[ASSIGNMENT]:
Among the entries below, only the lines starting at the one with "black pyramid: 6 -> 4" and ending at the one with "turquoise rocket: 4 -> 5", both included, are to be printed exactly.

INPUT below:

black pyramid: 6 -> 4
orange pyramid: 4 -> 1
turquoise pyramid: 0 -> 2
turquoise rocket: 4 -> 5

End of INPUT.
INPUT below:

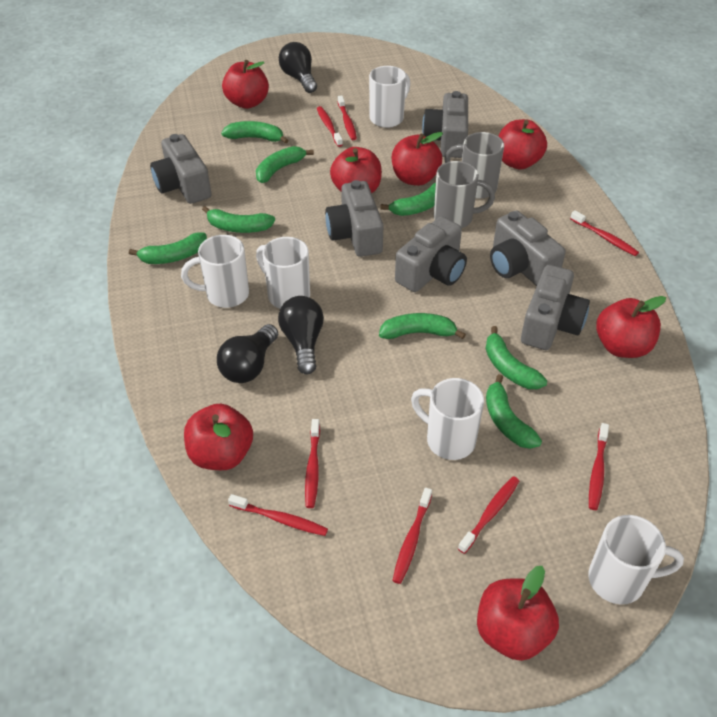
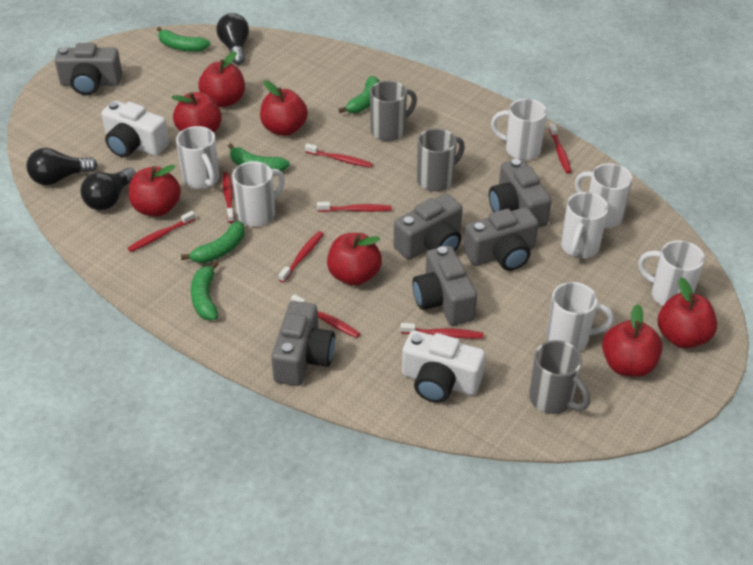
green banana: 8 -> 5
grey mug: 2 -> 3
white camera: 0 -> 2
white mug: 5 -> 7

End of INPUT.

[REPLY TO THE TASK]:
black pyramid: 6 -> 4
orange pyramid: 4 -> 1
turquoise pyramid: 0 -> 2
turquoise rocket: 4 -> 5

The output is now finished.